··· Input data
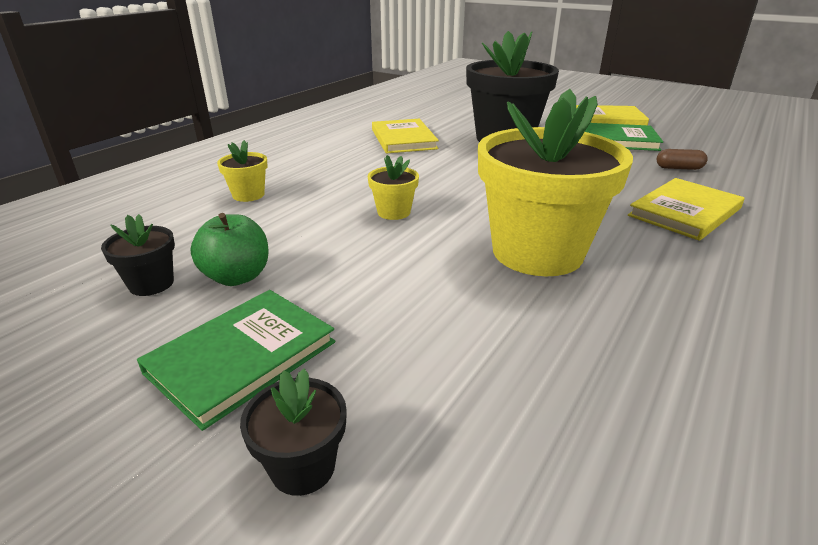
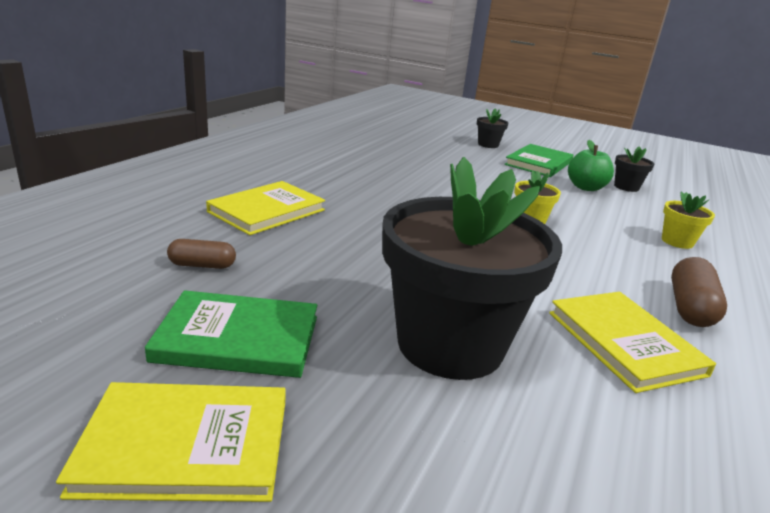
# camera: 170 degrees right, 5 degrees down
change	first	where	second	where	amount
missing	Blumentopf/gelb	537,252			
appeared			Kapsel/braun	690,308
······
Your instructions –
Extract the full listing above verbatim; pictures are to be left out of the copy.

Task result –
# camera: 170 degrees right, 5 degrees down
change	first	where	second	where	amount
missing	Blumentopf/gelb	537,252			
appeared			Kapsel/braun	690,308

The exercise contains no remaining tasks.